RECORD EXCERPTS: Begin

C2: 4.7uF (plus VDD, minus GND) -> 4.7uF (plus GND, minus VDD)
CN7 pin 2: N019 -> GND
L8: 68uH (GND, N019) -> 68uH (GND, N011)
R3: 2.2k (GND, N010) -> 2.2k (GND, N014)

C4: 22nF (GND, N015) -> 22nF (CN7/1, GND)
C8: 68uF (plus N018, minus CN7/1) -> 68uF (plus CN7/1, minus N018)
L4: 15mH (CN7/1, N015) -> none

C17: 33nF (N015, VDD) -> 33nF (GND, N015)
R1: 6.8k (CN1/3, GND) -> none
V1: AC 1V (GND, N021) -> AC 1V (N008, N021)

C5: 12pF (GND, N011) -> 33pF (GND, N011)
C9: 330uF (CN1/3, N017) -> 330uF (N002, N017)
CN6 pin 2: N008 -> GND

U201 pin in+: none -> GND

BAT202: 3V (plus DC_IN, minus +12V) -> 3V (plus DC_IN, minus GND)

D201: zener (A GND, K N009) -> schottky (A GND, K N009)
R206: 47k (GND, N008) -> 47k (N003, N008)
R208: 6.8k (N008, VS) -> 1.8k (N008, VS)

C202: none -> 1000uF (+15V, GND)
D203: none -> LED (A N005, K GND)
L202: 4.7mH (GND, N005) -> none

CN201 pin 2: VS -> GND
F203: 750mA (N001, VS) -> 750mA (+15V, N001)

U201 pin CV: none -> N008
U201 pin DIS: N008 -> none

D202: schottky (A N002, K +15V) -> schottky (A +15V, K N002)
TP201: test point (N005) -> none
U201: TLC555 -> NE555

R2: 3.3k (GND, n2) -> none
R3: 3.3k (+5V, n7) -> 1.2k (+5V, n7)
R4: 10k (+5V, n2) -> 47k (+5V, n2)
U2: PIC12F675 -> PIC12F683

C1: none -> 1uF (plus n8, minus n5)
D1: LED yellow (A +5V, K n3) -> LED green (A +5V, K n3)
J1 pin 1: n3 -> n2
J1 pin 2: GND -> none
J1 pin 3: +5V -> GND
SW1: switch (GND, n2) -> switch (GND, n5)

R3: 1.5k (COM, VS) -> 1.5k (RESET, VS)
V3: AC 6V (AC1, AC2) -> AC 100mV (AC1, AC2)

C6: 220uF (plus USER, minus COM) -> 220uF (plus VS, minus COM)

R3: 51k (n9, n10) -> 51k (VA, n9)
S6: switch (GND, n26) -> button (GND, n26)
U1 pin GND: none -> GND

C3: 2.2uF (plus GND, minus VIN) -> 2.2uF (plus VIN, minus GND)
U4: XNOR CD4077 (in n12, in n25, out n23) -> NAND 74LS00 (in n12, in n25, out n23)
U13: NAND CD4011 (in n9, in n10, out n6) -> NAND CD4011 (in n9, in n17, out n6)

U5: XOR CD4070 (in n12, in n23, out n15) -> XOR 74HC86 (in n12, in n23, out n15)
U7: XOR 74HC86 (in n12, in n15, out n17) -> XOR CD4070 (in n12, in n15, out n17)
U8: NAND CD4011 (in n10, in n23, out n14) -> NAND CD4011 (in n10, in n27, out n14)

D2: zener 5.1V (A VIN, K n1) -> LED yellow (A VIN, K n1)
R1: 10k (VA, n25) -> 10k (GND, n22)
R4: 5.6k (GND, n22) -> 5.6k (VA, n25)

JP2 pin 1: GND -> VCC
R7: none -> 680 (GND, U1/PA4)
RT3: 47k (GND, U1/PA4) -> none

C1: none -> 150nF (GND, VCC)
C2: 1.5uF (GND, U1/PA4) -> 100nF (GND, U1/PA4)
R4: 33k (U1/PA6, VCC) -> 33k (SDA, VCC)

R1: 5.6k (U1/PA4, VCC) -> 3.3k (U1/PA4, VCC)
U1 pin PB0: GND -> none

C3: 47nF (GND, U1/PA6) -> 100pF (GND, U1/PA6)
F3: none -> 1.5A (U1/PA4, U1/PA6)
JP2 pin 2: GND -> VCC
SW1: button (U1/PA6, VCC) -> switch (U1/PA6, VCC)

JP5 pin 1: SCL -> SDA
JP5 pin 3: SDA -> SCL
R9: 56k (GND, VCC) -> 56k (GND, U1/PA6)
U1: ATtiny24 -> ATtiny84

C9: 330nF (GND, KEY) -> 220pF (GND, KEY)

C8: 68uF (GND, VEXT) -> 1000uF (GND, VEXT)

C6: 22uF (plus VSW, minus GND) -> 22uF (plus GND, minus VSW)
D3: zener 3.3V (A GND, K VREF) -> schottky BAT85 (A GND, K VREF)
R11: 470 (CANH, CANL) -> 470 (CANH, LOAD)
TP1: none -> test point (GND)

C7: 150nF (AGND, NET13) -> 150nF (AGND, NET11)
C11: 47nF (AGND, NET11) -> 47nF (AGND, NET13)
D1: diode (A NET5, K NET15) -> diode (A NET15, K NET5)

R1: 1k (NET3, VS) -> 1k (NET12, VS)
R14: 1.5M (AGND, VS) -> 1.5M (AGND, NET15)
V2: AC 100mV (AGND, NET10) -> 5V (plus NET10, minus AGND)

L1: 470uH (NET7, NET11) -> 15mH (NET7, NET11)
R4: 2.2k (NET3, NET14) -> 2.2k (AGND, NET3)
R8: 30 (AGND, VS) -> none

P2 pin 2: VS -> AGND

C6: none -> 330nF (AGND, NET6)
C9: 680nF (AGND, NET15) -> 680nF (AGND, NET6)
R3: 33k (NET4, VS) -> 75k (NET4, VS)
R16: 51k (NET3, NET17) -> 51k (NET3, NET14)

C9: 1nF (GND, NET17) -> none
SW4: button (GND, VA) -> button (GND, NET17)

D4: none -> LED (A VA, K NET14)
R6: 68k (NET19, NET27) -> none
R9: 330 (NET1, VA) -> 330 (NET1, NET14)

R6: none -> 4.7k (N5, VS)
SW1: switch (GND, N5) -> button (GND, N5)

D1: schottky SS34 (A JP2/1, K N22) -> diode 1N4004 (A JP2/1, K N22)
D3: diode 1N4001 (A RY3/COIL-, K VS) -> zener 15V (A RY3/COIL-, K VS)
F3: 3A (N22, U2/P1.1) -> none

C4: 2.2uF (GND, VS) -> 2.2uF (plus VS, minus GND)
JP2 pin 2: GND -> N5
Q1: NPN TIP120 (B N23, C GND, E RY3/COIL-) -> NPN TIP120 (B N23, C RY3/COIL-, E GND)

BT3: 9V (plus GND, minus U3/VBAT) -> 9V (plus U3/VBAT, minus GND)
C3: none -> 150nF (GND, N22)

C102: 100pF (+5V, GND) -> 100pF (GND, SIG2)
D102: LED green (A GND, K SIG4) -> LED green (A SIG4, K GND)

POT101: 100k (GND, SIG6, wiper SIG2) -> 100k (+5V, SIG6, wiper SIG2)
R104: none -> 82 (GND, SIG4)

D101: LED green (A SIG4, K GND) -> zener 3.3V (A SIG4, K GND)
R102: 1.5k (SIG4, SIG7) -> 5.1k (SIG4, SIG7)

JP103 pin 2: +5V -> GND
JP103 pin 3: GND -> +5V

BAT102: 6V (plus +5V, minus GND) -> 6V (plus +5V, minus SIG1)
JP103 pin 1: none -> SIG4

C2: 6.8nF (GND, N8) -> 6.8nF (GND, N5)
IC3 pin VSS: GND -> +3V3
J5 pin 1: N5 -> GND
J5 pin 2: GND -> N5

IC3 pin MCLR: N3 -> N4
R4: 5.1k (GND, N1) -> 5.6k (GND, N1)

RECORD EXCERPTS: End

DESCRIPTION OF THE TASK: Write down exactly the span of lines above from the one containing "D3: diode 1N4001" to the one containing "BAT102: 6V (plus", both ends included.

EXERCISE RESPONSE:
D3: diode 1N4001 (A RY3/COIL-, K VS) -> zener 15V (A RY3/COIL-, K VS)
F3: 3A (N22, U2/P1.1) -> none

C4: 2.2uF (GND, VS) -> 2.2uF (plus VS, minus GND)
JP2 pin 2: GND -> N5
Q1: NPN TIP120 (B N23, C GND, E RY3/COIL-) -> NPN TIP120 (B N23, C RY3/COIL-, E GND)

BT3: 9V (plus GND, minus U3/VBAT) -> 9V (plus U3/VBAT, minus GND)
C3: none -> 150nF (GND, N22)

C102: 100pF (+5V, GND) -> 100pF (GND, SIG2)
D102: LED green (A GND, K SIG4) -> LED green (A SIG4, K GND)

POT101: 100k (GND, SIG6, wiper SIG2) -> 100k (+5V, SIG6, wiper SIG2)
R104: none -> 82 (GND, SIG4)

D101: LED green (A SIG4, K GND) -> zener 3.3V (A SIG4, K GND)
R102: 1.5k (SIG4, SIG7) -> 5.1k (SIG4, SIG7)

JP103 pin 2: +5V -> GND
JP103 pin 3: GND -> +5V

BAT102: 6V (plus +5V, minus GND) -> 6V (plus +5V, minus SIG1)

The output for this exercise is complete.